**SUPPLIED INFORMATION**
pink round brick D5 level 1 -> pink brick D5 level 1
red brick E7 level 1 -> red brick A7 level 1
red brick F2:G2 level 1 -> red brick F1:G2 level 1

**WHAT TO WORK ON**
Please output the complete listing without any alteration.

**TASK SOLUTION**
pink round brick D5 level 1 -> pink brick D5 level 1
red brick E7 level 1 -> red brick A7 level 1
red brick F2:G2 level 1 -> red brick F1:G2 level 1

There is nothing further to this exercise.